### Work order
From the listing below, output only the lines starting at the line that has "OLED1 pin GND: 3V3 -> GND" and ending at the line that has "HALL: A3144 -> KY-003", exactly as they appear, ends included.

━━━ Available data ━━━

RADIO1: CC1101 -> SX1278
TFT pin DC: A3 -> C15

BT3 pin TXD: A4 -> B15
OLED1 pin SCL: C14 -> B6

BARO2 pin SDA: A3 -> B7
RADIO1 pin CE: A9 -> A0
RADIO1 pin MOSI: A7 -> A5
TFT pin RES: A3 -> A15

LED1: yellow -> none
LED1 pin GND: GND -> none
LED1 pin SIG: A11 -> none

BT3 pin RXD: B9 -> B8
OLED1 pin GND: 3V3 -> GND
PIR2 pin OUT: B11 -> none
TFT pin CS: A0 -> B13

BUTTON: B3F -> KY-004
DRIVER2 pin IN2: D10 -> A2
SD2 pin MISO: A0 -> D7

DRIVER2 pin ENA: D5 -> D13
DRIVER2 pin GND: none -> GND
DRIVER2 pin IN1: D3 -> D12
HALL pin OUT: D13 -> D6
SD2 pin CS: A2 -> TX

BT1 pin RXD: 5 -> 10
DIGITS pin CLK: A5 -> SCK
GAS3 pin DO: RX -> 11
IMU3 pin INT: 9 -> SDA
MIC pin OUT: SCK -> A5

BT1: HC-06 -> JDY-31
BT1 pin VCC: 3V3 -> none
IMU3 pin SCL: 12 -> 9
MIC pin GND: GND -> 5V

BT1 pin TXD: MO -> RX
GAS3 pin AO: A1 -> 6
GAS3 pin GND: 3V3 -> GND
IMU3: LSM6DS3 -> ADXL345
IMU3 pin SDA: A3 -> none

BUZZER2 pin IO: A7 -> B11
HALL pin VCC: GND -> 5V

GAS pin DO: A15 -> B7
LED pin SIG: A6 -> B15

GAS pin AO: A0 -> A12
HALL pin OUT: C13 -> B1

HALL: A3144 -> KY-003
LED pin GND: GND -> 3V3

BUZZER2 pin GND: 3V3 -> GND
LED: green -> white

━━━

### Reply to the task
OLED1 pin GND: 3V3 -> GND
PIR2 pin OUT: B11 -> none
TFT pin CS: A0 -> B13

BUTTON: B3F -> KY-004
DRIVER2 pin IN2: D10 -> A2
SD2 pin MISO: A0 -> D7

DRIVER2 pin ENA: D5 -> D13
DRIVER2 pin GND: none -> GND
DRIVER2 pin IN1: D3 -> D12
HALL pin OUT: D13 -> D6
SD2 pin CS: A2 -> TX

BT1 pin RXD: 5 -> 10
DIGITS pin CLK: A5 -> SCK
GAS3 pin DO: RX -> 11
IMU3 pin INT: 9 -> SDA
MIC pin OUT: SCK -> A5

BT1: HC-06 -> JDY-31
BT1 pin VCC: 3V3 -> none
IMU3 pin SCL: 12 -> 9
MIC pin GND: GND -> 5V

BT1 pin TXD: MO -> RX
GAS3 pin AO: A1 -> 6
GAS3 pin GND: 3V3 -> GND
IMU3: LSM6DS3 -> ADXL345
IMU3 pin SDA: A3 -> none

BUZZER2 pin IO: A7 -> B11
HALL pin VCC: GND -> 5V

GAS pin DO: A15 -> B7
LED pin SIG: A6 -> B15

GAS pin AO: A0 -> A12
HALL pin OUT: C13 -> B1

HALL: A3144 -> KY-003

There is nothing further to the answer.